### ABOUT THIS EXERCISE:
Copy every line of the records that includes the word "yellow".

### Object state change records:
☆ ☆ ☆ ☆

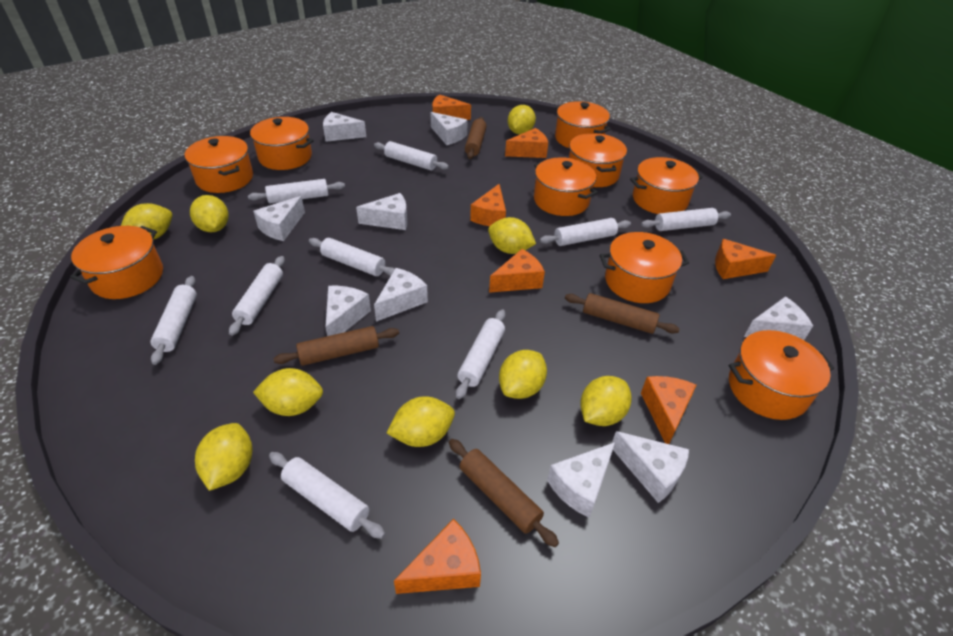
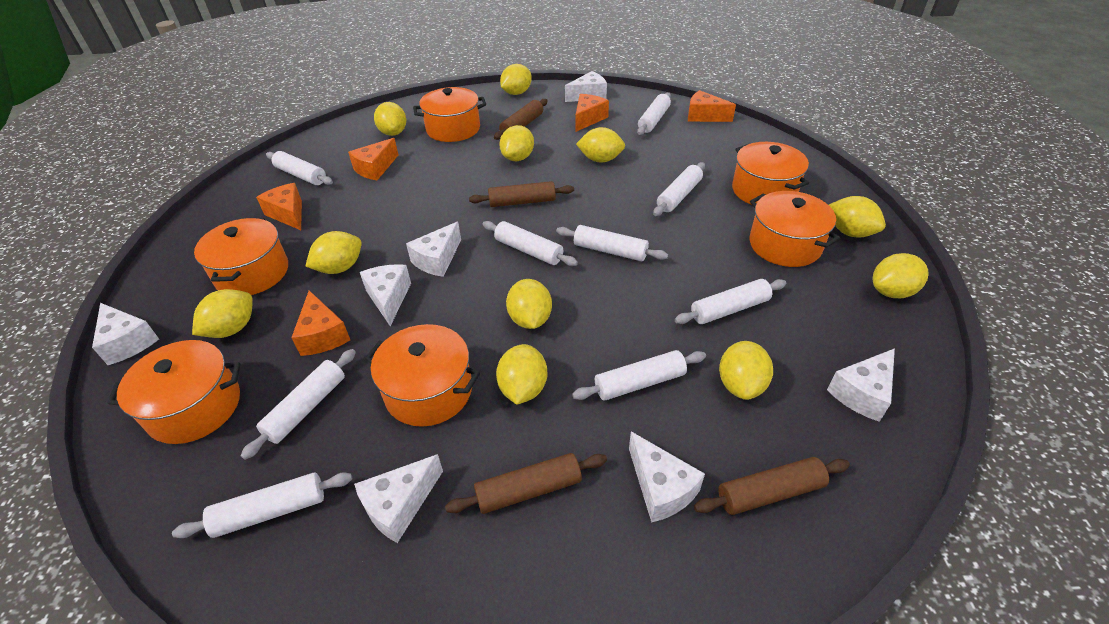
orange cheese: 7 -> 5
orange pot: 9 -> 6
white cheese: 9 -> 7
yellow lemon: 9 -> 11

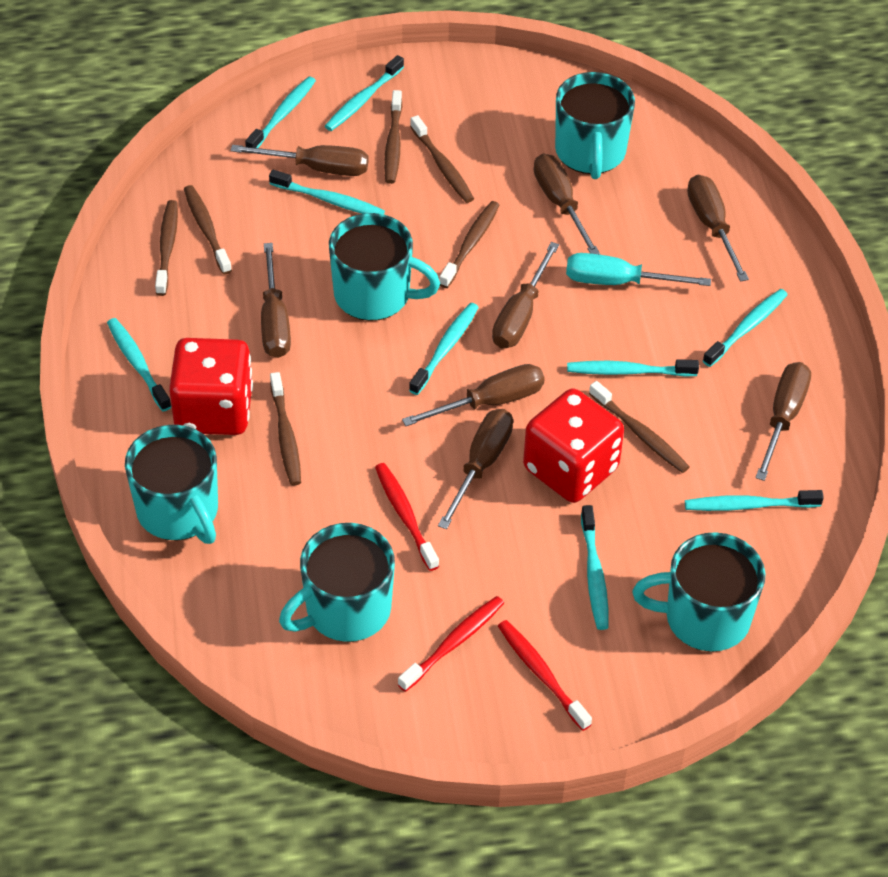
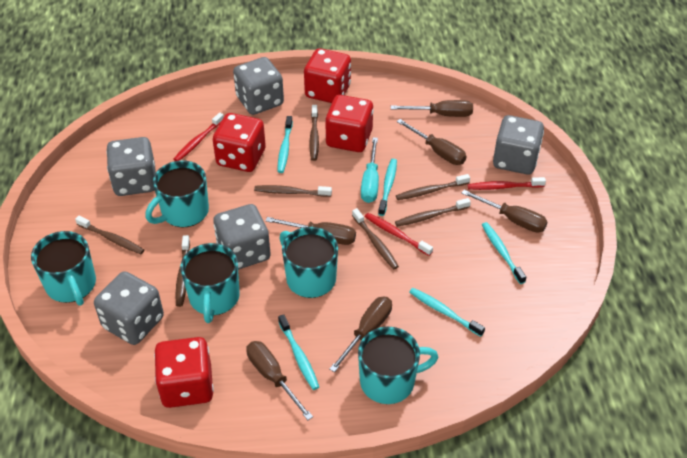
brown screwdriver: 8 -> 6
grey dice: 0 -> 5
red dice: 2 -> 4
turquoise toothbrush: 9 -> 5

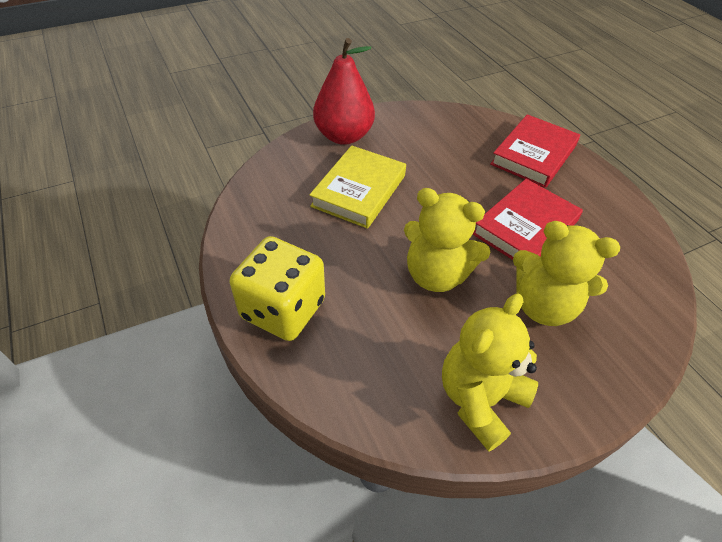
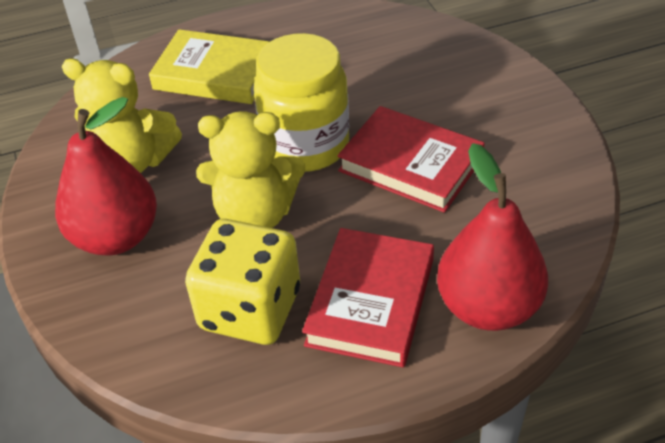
red pear: 1 -> 2
yellow jar: 0 -> 1
yellow teddy bear: 3 -> 2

☆ ☆ ☆ ☆

### ANSWER FOR THIS EXERCISE:
yellow lemon: 9 -> 11
yellow jar: 0 -> 1
yellow teddy bear: 3 -> 2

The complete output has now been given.